_Activity_
Nothing outside the range is to be copied. From the entries below, reproduce exactly the lines starting at the one with "none -> orange 1x1 cone [570,203,618,288]" and ending at the one with "none -> cyan 1x6 brick [308,51,611,203]", without pictures.

(Dataset entries)
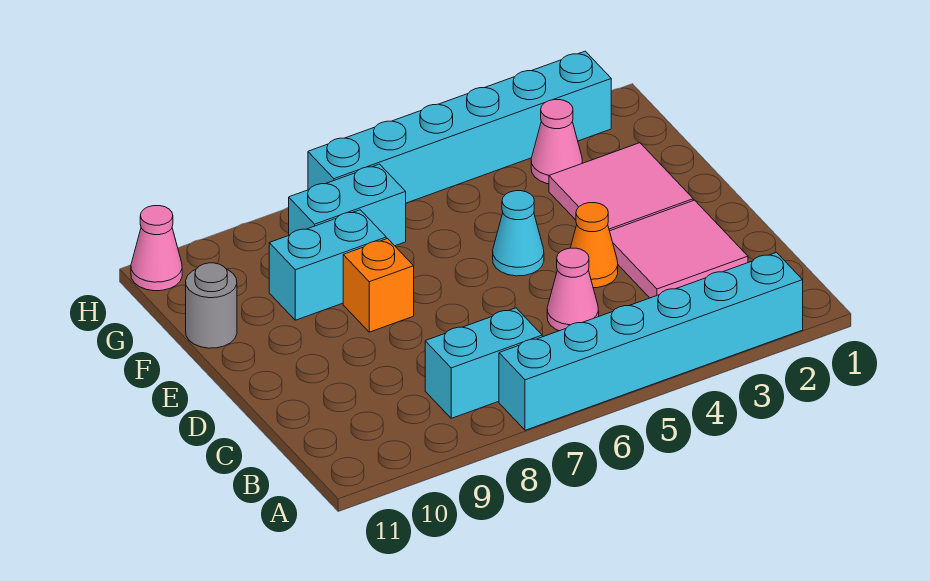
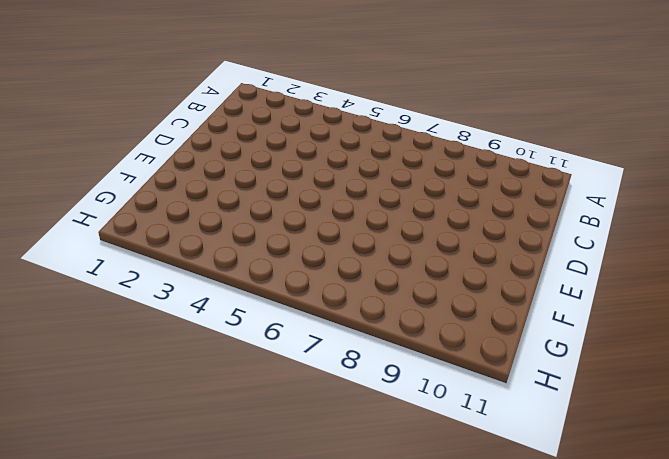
none -> cyan 1x6 brick [499,252,803,430]
none -> cyan 1x2 brick [425,308,542,418]
none -> pink 2x2 tile [610,200,748,298]

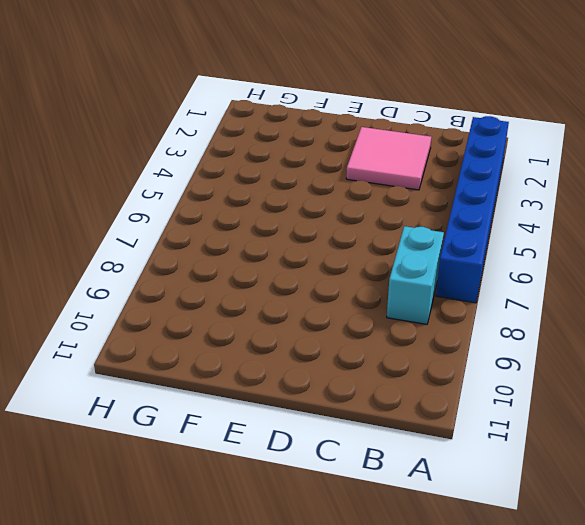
blue 1x6 brick [436,116,509,303] -> cyan 1x6 brick [499,252,803,430]
none -> pink 1x1 cone [547,248,599,331]
none -> orange 1x1 cone [570,203,618,288]
none -> pink 2x2 tile [549,143,693,231]

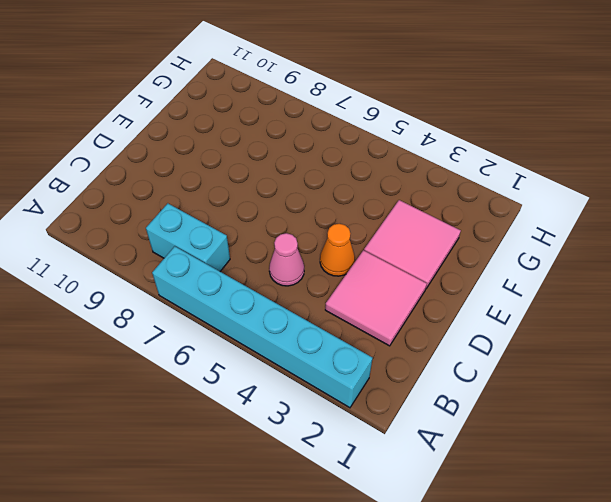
none -> cyan 1x1 cone [493,191,544,276]
none -> orange 1x1 brick [343,239,414,332]
none -> cyan 1x2 brick [269,210,386,320]

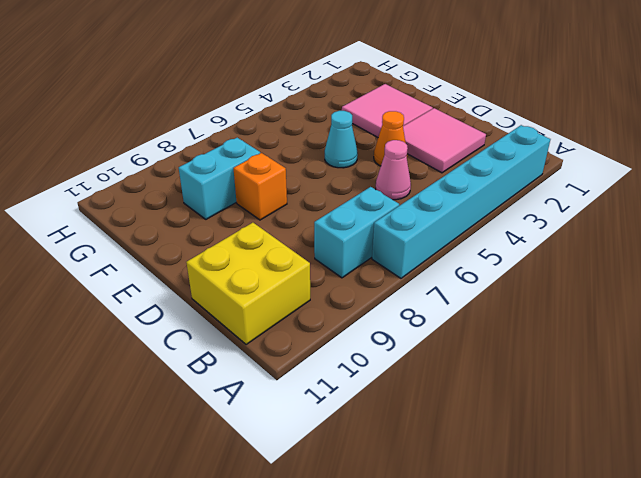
yellow 2x2 brick [186,223,310,345] -> none
none -> grey 1x1 round brick [186,263,237,348]
none -> pink 1x1 cone [531,100,582,184]
none -> cyan 1x2 brick [289,164,406,246]

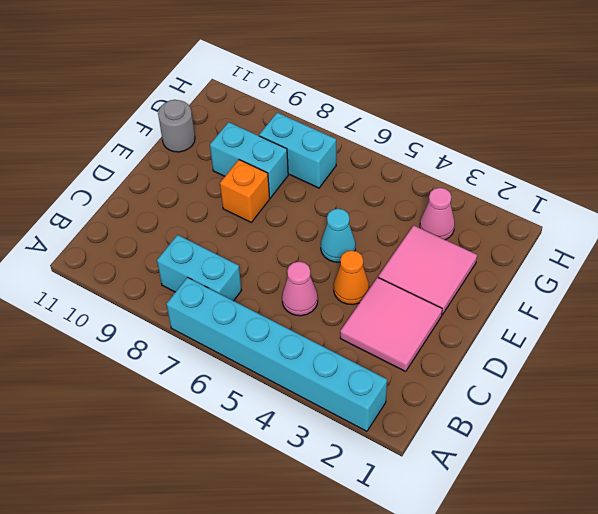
none -> cyan 1x6 brick [308,51,611,203]
none -> pink 1x1 cone [131,206,182,291]

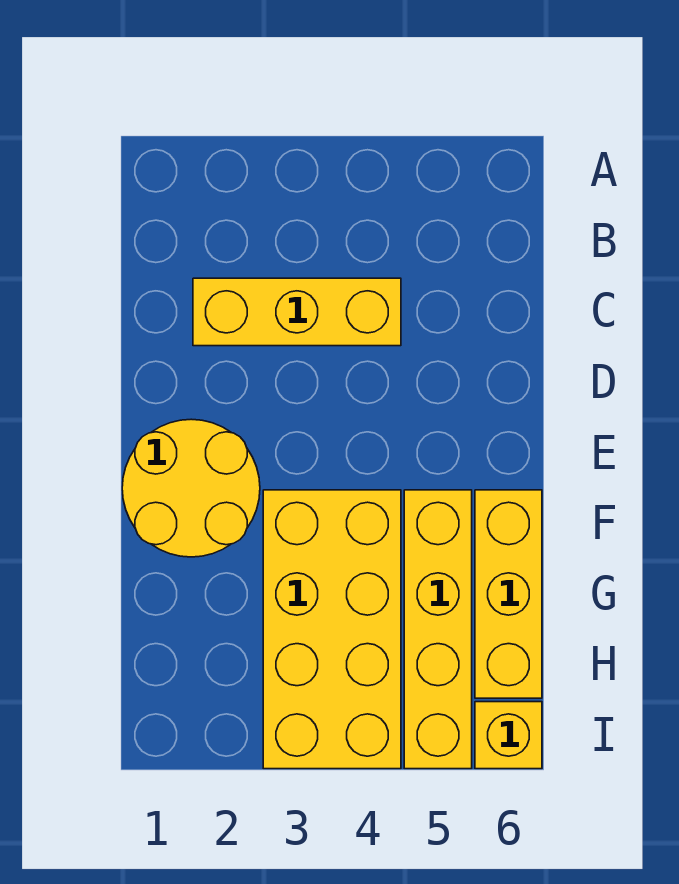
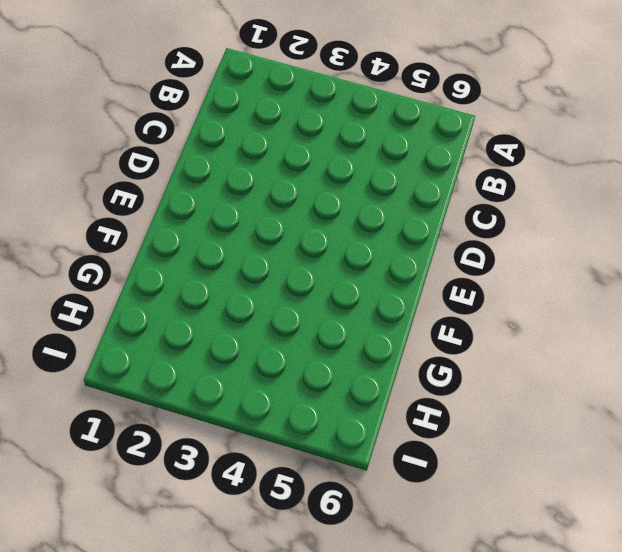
none -> yellow 1x3 brick [193,278,401,346]
none -> yellow 2x2 round brick [122,419,260,557]

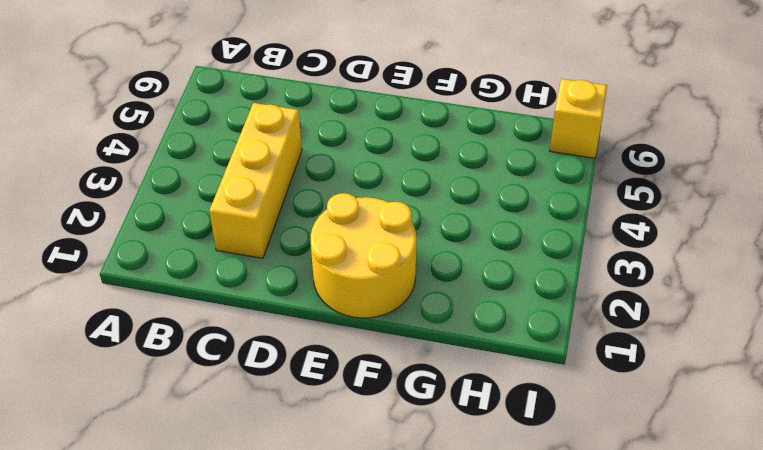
none -> yellow 2x4 brick [263,490,401,769]
none -> yellow 1x4 brick [404,490,472,769]

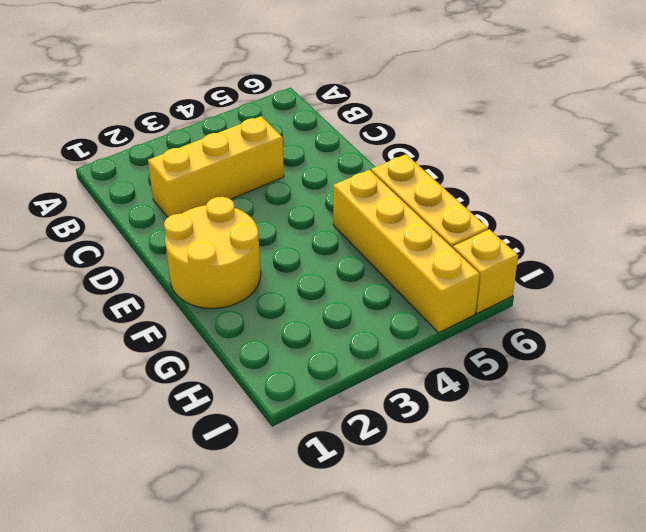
none -> yellow 2x4 brick [263,490,401,769]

_Result for this task_
none -> orange 1x1 cone [570,203,618,288]
none -> pink 2x2 tile [549,143,693,231]

none -> cyan 1x1 cone [493,191,544,276]
none -> orange 1x1 brick [343,239,414,332]
none -> cyan 1x2 brick [269,210,386,320]

yellow 2x2 brick [186,223,310,345] -> none
none -> grey 1x1 round brick [186,263,237,348]
none -> pink 1x1 cone [531,100,582,184]
none -> cyan 1x2 brick [289,164,406,246]

none -> cyan 1x6 brick [308,51,611,203]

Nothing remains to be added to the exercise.